YOUR INSTRUCTIONS: Report back every line in the data that includes the string "Sechskantmutter".
(DATASET RECORDS begins)
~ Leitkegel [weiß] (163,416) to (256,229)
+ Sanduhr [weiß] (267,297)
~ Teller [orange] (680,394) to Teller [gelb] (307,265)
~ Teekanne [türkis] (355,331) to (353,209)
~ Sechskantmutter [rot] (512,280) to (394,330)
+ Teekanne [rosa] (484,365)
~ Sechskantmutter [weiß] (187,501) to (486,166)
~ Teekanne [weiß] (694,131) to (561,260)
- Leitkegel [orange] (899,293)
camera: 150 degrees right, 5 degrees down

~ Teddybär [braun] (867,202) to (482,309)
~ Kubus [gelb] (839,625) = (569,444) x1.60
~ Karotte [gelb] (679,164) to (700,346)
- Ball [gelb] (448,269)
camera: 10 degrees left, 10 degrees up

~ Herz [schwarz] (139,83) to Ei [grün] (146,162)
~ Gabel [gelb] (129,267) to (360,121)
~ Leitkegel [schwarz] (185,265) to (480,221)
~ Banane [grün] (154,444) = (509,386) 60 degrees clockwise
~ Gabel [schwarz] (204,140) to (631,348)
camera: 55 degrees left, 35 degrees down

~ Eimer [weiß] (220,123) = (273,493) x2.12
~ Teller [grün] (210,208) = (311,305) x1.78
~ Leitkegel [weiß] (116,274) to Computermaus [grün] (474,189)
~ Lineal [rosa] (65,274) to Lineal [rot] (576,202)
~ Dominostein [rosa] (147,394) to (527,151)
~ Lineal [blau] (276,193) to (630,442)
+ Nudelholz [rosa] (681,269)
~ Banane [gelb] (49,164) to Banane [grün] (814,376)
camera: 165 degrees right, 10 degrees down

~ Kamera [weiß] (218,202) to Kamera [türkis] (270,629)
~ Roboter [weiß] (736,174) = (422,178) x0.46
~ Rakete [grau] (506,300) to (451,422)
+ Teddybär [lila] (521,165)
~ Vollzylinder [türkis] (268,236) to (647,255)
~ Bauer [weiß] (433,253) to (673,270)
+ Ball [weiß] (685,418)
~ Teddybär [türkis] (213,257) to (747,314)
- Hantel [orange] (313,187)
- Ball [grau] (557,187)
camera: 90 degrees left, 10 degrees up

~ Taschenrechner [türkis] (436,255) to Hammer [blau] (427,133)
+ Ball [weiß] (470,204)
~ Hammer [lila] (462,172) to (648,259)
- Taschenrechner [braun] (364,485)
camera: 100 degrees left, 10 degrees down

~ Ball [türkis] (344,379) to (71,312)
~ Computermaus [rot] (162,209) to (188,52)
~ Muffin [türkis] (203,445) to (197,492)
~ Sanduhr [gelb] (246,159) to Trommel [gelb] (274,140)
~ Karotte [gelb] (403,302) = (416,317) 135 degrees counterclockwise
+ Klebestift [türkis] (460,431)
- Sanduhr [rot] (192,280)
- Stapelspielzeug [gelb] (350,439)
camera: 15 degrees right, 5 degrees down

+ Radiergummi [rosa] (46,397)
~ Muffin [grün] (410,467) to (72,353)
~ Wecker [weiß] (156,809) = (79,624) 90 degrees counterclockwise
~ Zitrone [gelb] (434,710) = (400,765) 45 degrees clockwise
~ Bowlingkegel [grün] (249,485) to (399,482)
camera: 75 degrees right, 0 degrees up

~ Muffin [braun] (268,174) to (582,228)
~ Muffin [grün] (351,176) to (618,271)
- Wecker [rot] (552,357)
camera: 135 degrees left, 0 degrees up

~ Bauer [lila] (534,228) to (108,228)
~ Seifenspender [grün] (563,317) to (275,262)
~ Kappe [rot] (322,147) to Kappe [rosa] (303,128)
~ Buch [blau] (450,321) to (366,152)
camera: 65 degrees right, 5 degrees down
(DATASET RECORDS ends)
RESULT OF THIS TASK:
~ Sechskantmutter [rot] (512,280) to (394,330)
~ Sechskantmutter [weiß] (187,501) to (486,166)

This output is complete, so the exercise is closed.